- Your task:
Take from the records below each line that holds "white".

++++ Recorded data

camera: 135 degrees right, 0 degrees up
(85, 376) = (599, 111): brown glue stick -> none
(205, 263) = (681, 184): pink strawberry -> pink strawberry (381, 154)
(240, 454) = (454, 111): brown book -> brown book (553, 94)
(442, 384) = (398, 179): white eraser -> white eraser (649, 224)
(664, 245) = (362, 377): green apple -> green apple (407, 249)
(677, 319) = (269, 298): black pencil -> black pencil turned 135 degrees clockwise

++++++++
++++ Recorded data

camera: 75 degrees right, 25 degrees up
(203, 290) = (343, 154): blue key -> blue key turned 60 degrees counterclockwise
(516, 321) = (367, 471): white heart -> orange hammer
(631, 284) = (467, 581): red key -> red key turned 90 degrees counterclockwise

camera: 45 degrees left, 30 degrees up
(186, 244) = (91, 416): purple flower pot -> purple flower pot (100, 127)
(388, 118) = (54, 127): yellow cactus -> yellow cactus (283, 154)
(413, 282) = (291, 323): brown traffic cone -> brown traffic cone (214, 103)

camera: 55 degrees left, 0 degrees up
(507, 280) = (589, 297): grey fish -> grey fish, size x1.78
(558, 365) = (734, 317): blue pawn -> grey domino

++++++++
++++ Recorded data

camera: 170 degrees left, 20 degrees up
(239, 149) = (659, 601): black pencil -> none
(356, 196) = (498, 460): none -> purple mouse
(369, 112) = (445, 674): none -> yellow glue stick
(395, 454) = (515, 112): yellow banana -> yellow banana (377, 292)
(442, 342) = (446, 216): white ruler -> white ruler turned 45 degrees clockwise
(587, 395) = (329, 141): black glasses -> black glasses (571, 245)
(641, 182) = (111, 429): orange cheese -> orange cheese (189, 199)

++++++++

- Task answer:
(442, 384) = (398, 179): white eraser -> white eraser (649, 224)
(516, 321) = (367, 471): white heart -> orange hammer
(442, 342) = (446, 216): white ruler -> white ruler turned 45 degrees clockwise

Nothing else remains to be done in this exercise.